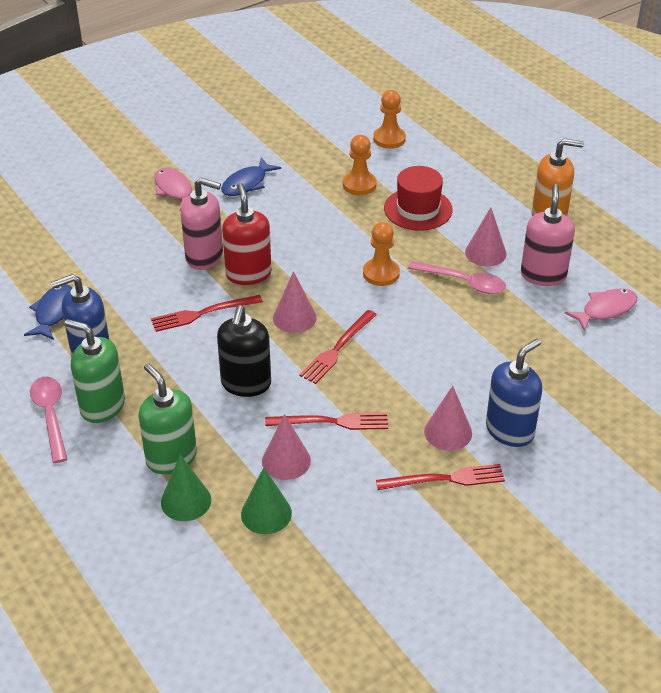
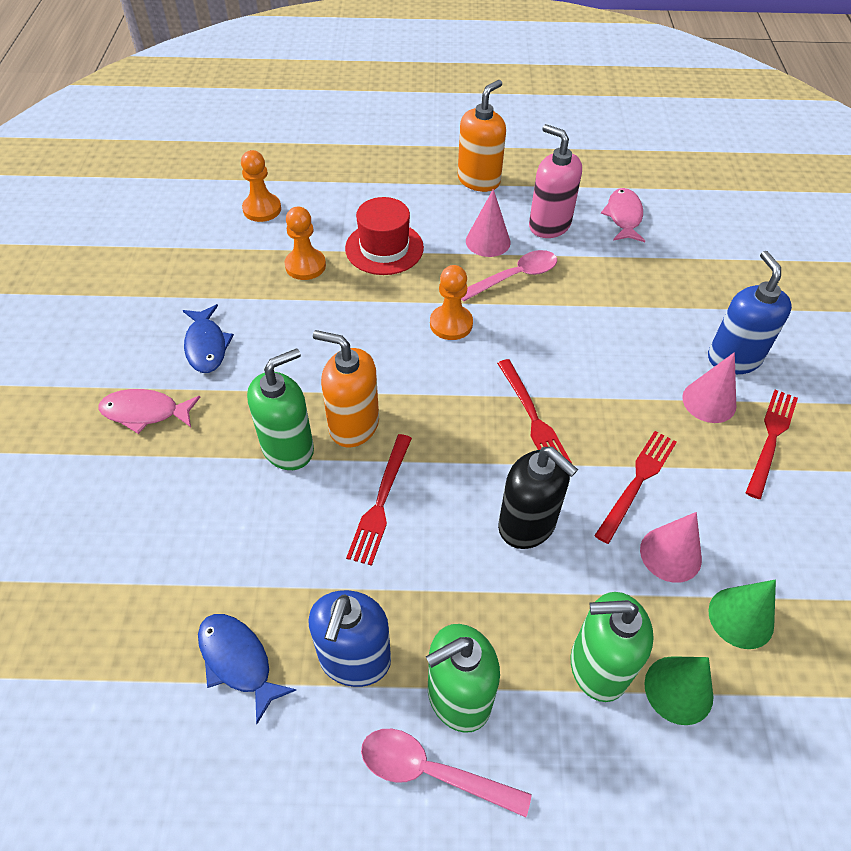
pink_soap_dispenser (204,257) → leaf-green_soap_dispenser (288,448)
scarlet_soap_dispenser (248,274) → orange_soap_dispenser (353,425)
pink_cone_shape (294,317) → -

□ □ □

* [Action item]: Reproduce all the data as it stands. The pictures are not part of the copy.

* [Exercise response]:
pink_soap_dispenser (204,257) → leaf-green_soap_dispenser (288,448)
scarlet_soap_dispenser (248,274) → orange_soap_dispenser (353,425)
pink_cone_shape (294,317) → -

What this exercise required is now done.